Task goal: Make an exact copy of the records, omitting all images.

****************************************

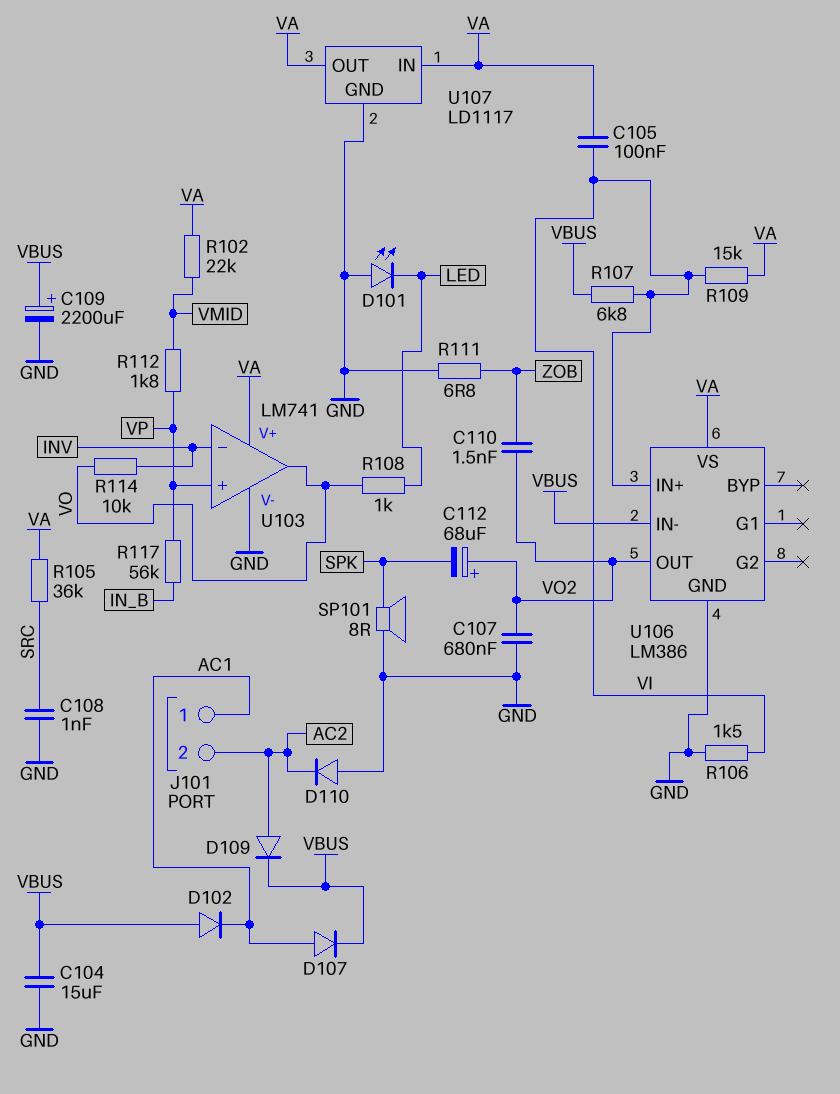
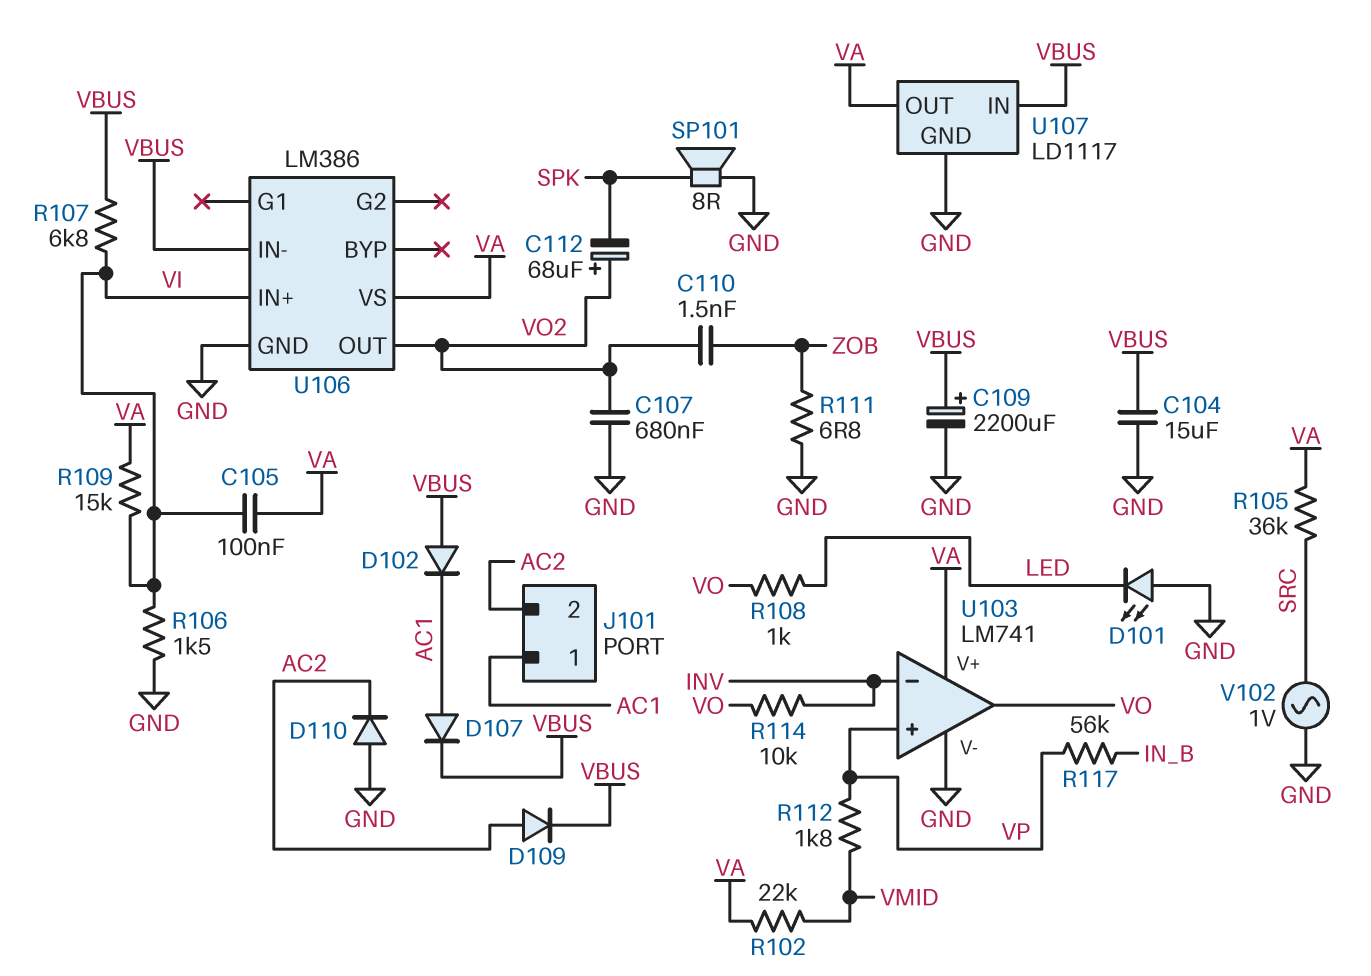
C108: 1nF (GND, SRC) -> none
U107 pin IN: VA -> VBUS
V102: none -> AC 1V (GND, SRC)

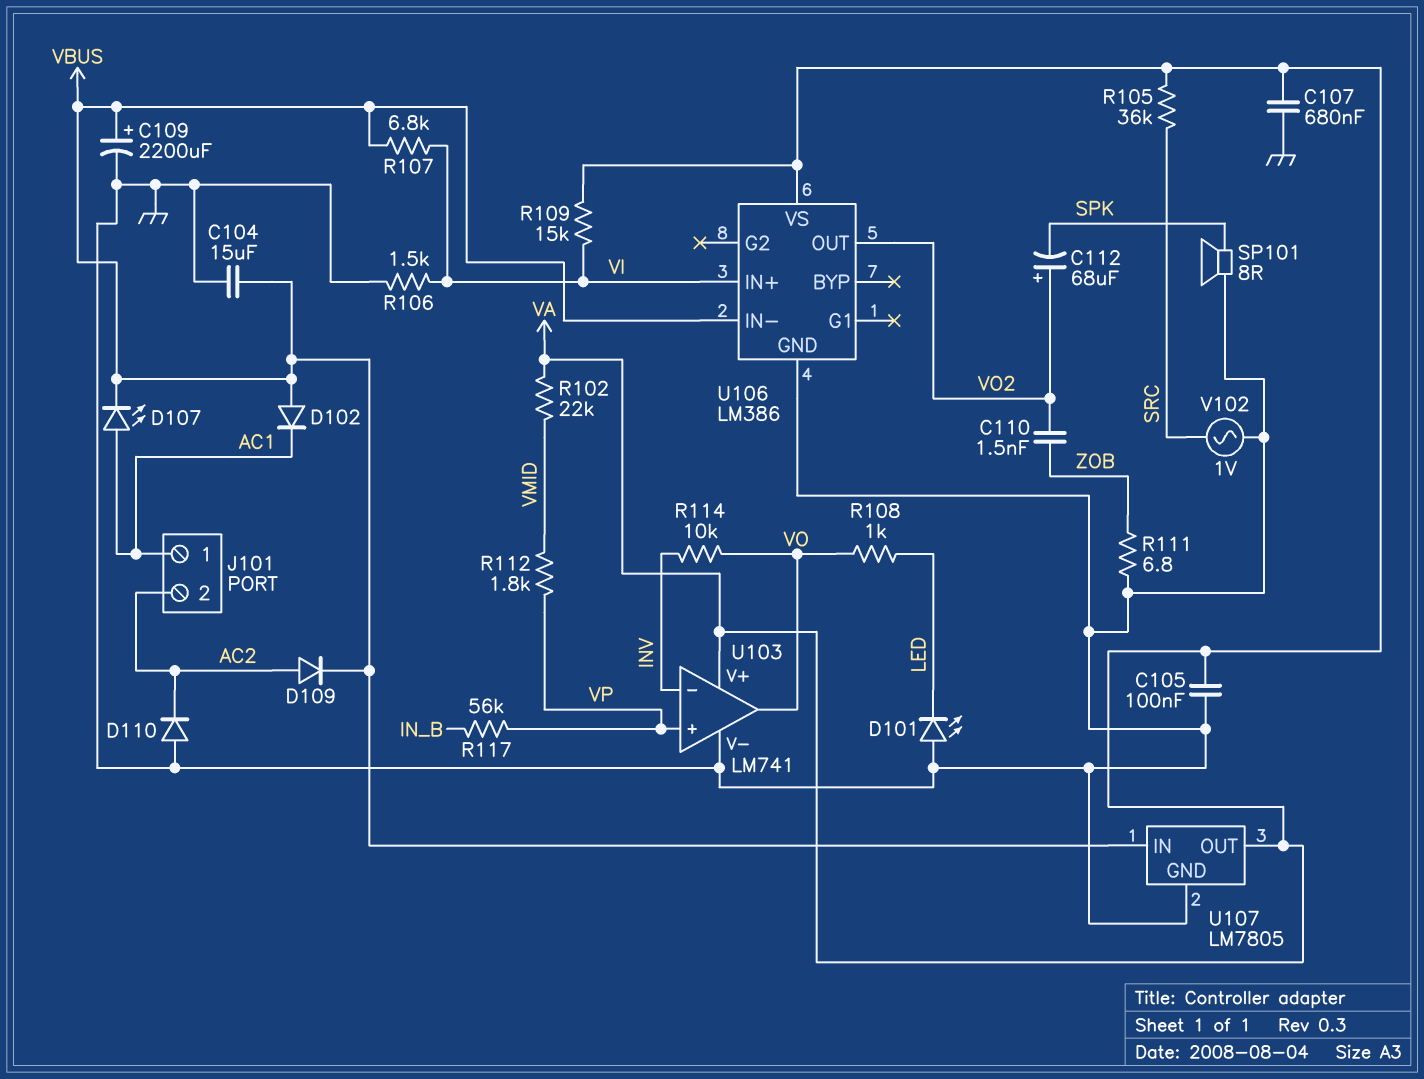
C105: 100nF (VA, VI) -> 100nF (GND, VA)
C107: 680nF (GND, VO2) -> 680nF (GND, VA)
D107: diode (A AC1, K VBUS) -> LED (A AC1, K VBUS)
U107: LD1117 -> LM7805

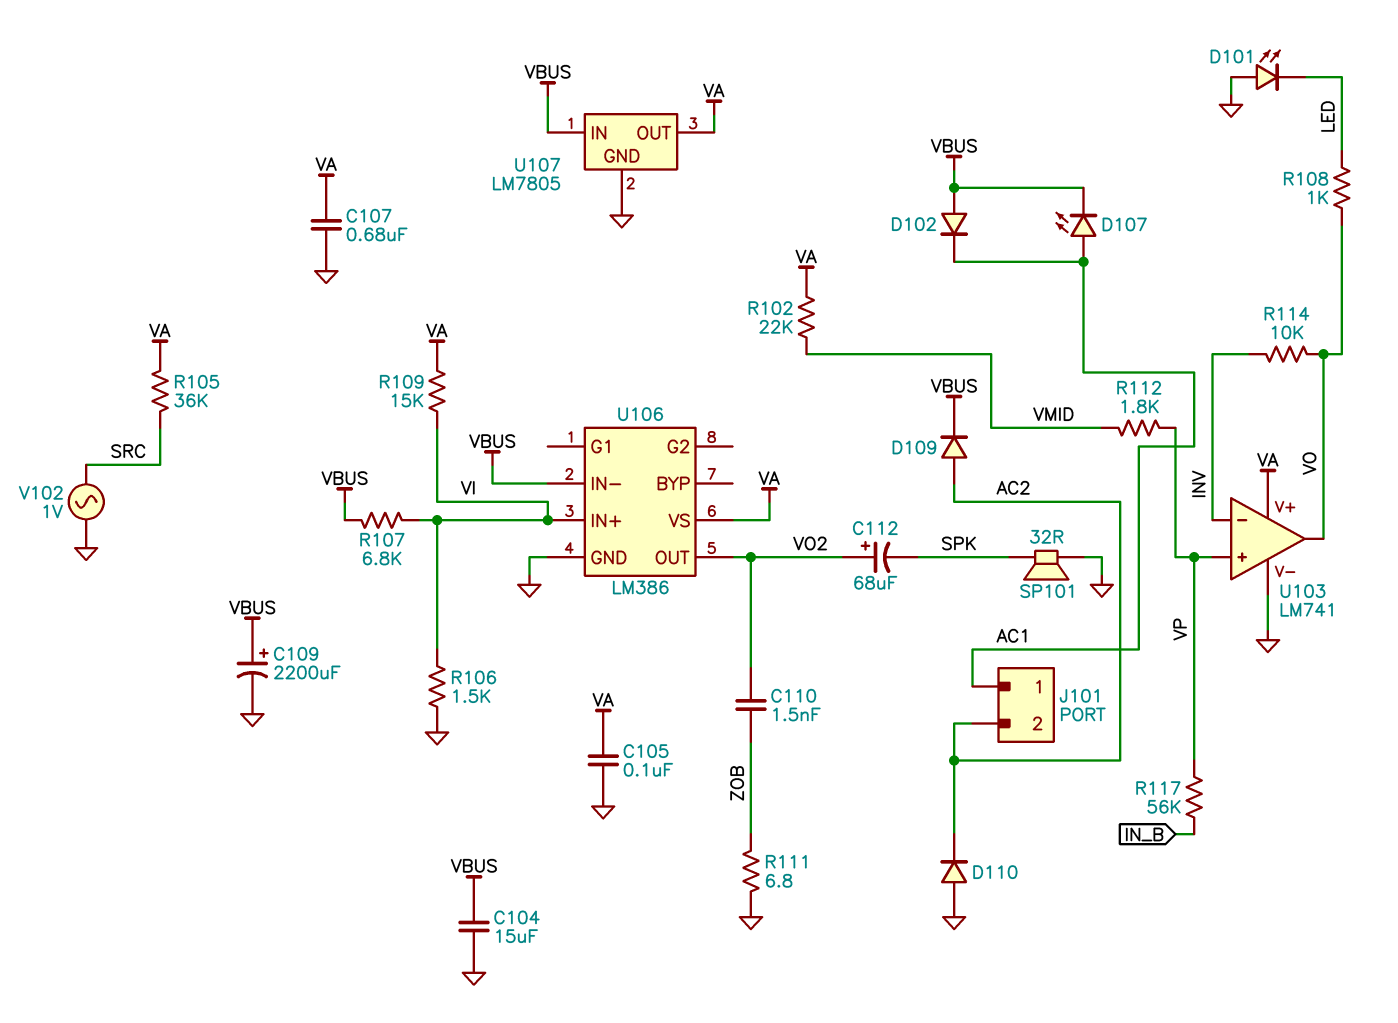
SP101: speaker 8R (GND, SPK) -> speaker 32R (GND, SPK)

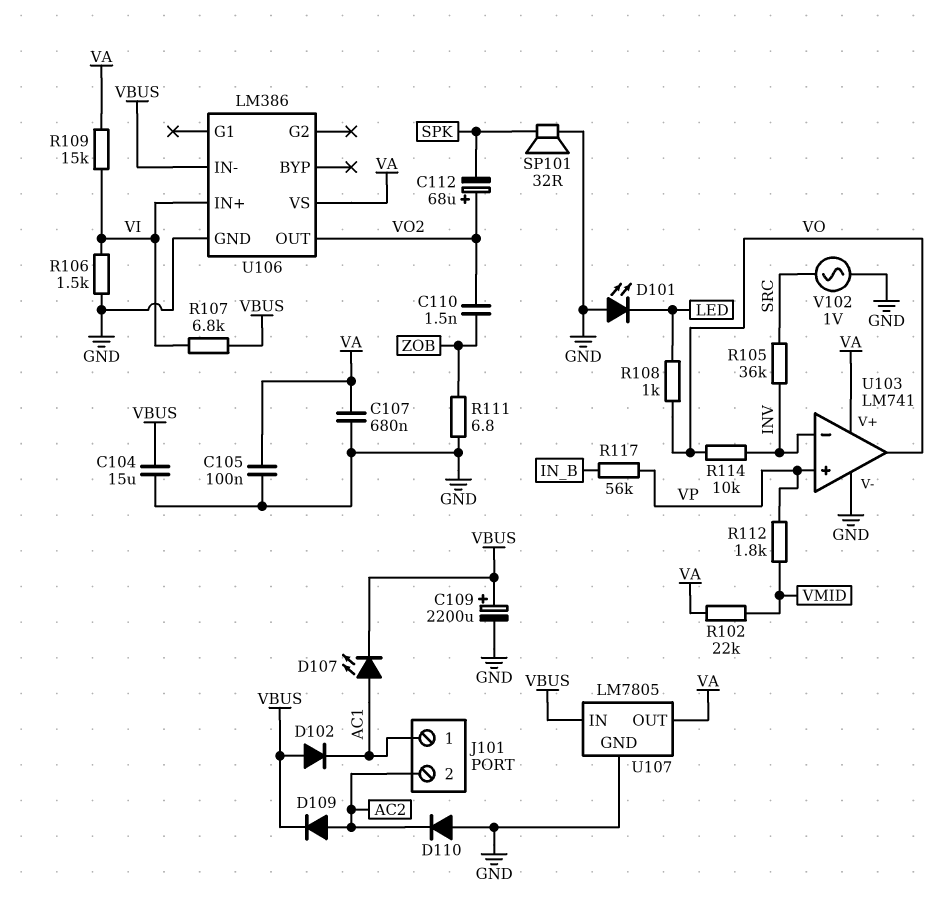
R105: 36k (SRC, VA) -> 36k (INV, SRC)

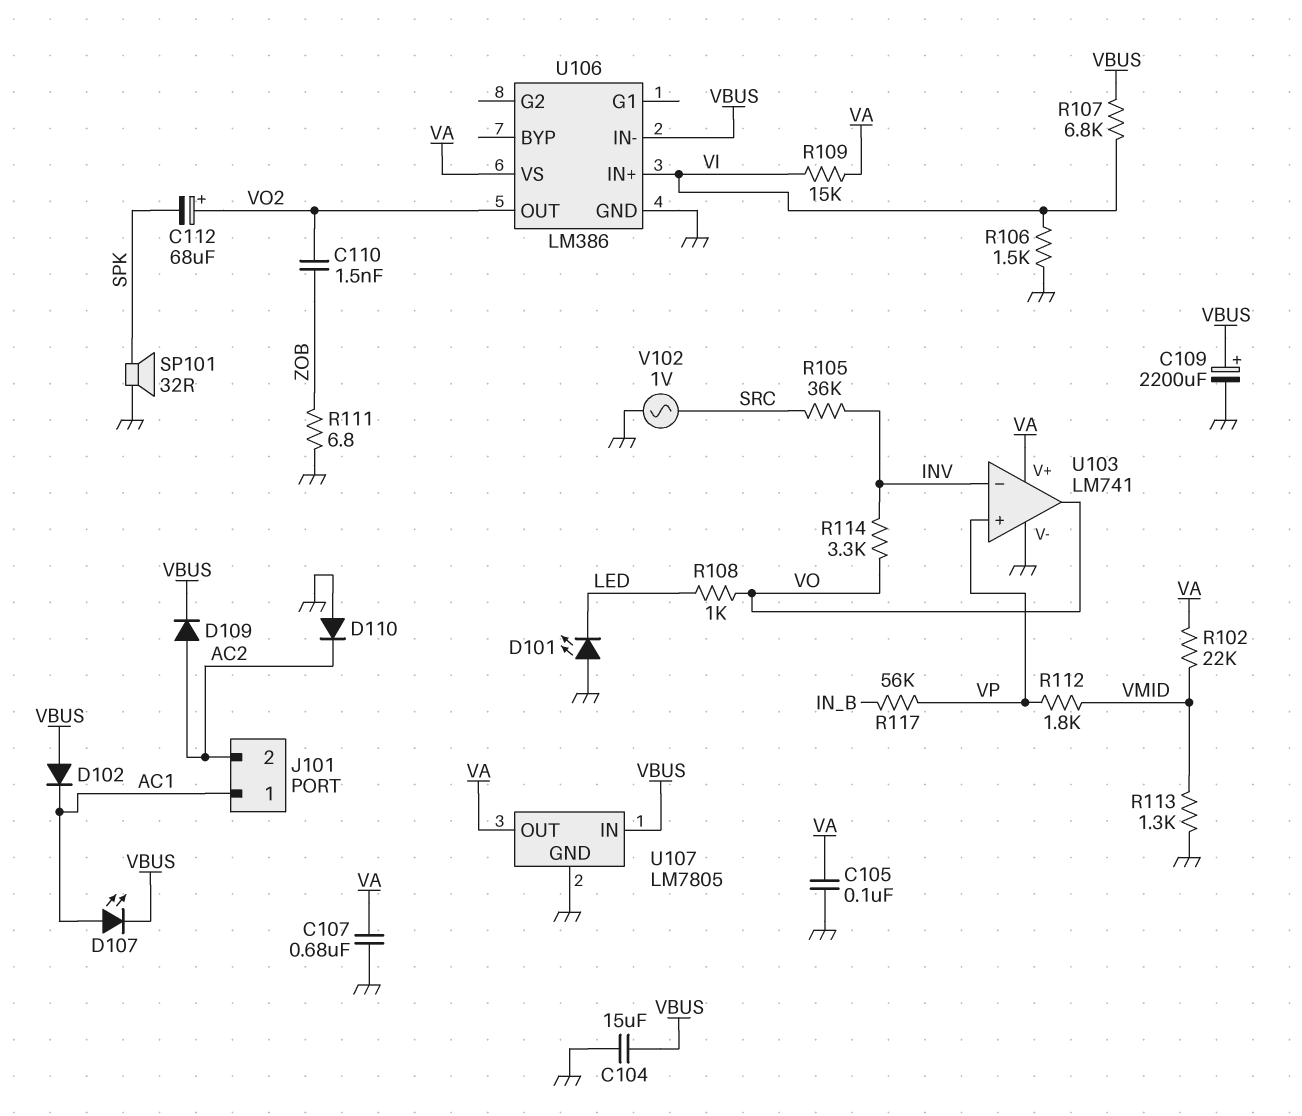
R113: none -> 1.3k (GND, VMID)
R114: 10k (INV, VO) -> 3.3k (INV, VO)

****************************************

Solution to this problem:
C108: 1nF (GND, SRC) -> none
U107 pin IN: VA -> VBUS
V102: none -> AC 1V (GND, SRC)

C105: 100nF (VA, VI) -> 100nF (GND, VA)
C107: 680nF (GND, VO2) -> 680nF (GND, VA)
D107: diode (A AC1, K VBUS) -> LED (A AC1, K VBUS)
U107: LD1117 -> LM7805

SP101: speaker 8R (GND, SPK) -> speaker 32R (GND, SPK)

R105: 36k (SRC, VA) -> 36k (INV, SRC)

R113: none -> 1.3k (GND, VMID)
R114: 10k (INV, VO) -> 3.3k (INV, VO)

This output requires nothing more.